Change detection outputs:
━━━━━━━━━━

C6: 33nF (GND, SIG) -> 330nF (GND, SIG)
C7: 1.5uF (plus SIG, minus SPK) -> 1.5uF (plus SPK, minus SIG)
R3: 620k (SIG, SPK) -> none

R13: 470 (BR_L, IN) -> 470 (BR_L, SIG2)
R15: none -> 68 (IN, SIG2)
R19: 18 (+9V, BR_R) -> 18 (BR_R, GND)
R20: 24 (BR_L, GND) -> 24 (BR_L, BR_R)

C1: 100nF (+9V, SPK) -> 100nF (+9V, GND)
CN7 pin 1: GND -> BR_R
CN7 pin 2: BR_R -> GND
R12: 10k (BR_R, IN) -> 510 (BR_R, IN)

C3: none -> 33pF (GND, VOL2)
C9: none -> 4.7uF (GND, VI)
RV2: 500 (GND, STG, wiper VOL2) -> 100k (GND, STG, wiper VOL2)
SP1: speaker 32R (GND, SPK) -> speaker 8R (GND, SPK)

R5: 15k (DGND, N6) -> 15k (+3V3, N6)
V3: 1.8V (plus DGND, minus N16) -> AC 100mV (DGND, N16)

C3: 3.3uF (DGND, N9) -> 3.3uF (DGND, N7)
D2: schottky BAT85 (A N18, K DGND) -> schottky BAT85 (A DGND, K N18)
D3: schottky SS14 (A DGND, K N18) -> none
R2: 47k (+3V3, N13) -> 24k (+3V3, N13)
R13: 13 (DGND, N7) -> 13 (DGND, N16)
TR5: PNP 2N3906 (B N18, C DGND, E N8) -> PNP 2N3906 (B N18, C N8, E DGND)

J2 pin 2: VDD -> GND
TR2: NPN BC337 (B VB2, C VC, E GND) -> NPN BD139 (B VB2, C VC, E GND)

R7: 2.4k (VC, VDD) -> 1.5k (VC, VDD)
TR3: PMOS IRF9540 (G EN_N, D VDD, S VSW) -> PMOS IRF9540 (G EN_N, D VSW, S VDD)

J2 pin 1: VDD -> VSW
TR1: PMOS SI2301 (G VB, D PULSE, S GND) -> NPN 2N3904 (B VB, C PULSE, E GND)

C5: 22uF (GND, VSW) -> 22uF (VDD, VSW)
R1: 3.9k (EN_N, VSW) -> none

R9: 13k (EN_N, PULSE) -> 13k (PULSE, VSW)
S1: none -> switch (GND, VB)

━━━━━━━━━━

Work instruction >>
Copy, from the lines above, each one that holds "plus".

Reply to the task >>
C7: 1.5uF (plus SIG, minus SPK) -> 1.5uF (plus SPK, minus SIG)
V3: 1.8V (plus DGND, minus N16) -> AC 100mV (DGND, N16)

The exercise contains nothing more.